BEGIN

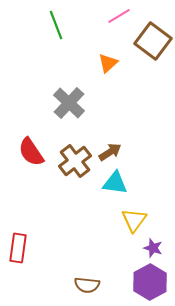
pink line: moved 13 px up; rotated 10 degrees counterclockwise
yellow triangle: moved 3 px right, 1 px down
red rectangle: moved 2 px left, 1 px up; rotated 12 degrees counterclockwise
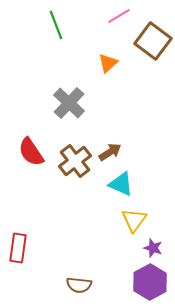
cyan triangle: moved 6 px right, 1 px down; rotated 16 degrees clockwise
brown semicircle: moved 8 px left
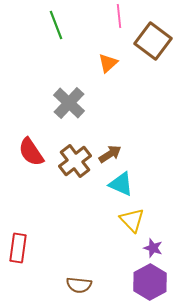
pink line: rotated 65 degrees counterclockwise
brown arrow: moved 2 px down
yellow triangle: moved 2 px left; rotated 20 degrees counterclockwise
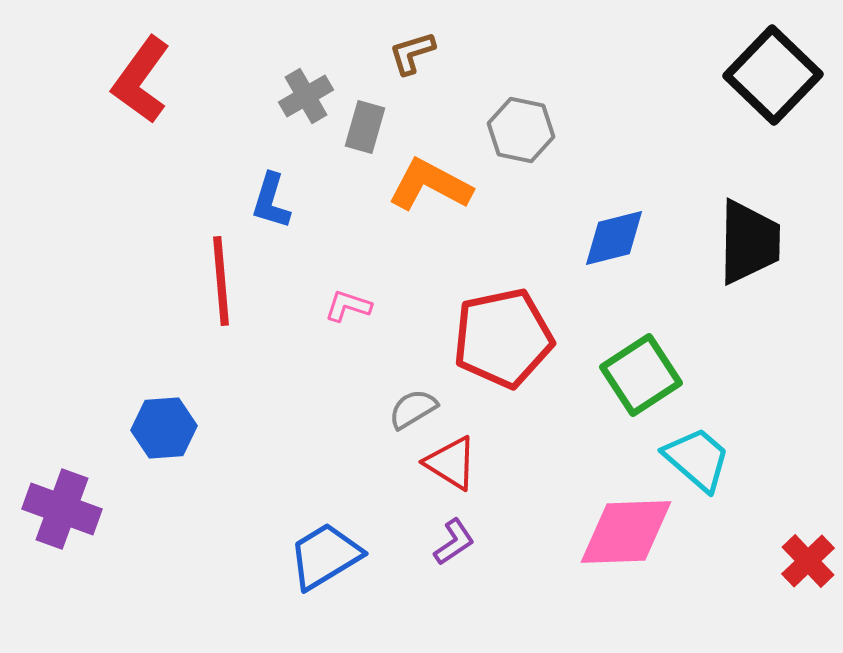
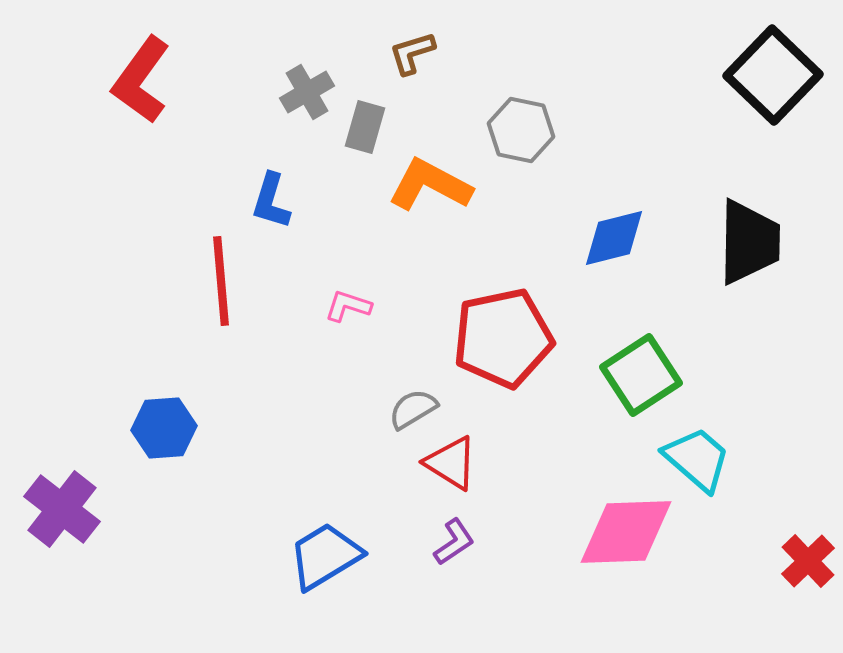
gray cross: moved 1 px right, 4 px up
purple cross: rotated 18 degrees clockwise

END

■ **Stated problem**: Copy the listing from the line with "cyan triangle: moved" through the end of the listing, replacing "rotated" with "turned" and changing nothing else. Leave the pictures out.

■ **Reply**:
cyan triangle: moved 6 px right, 1 px down; turned 16 degrees clockwise
brown semicircle: moved 8 px left
pink line: turned 65 degrees counterclockwise
brown arrow: moved 2 px down
yellow triangle: moved 2 px left; turned 20 degrees counterclockwise
gray cross: moved 1 px right, 4 px up
purple cross: turned 18 degrees clockwise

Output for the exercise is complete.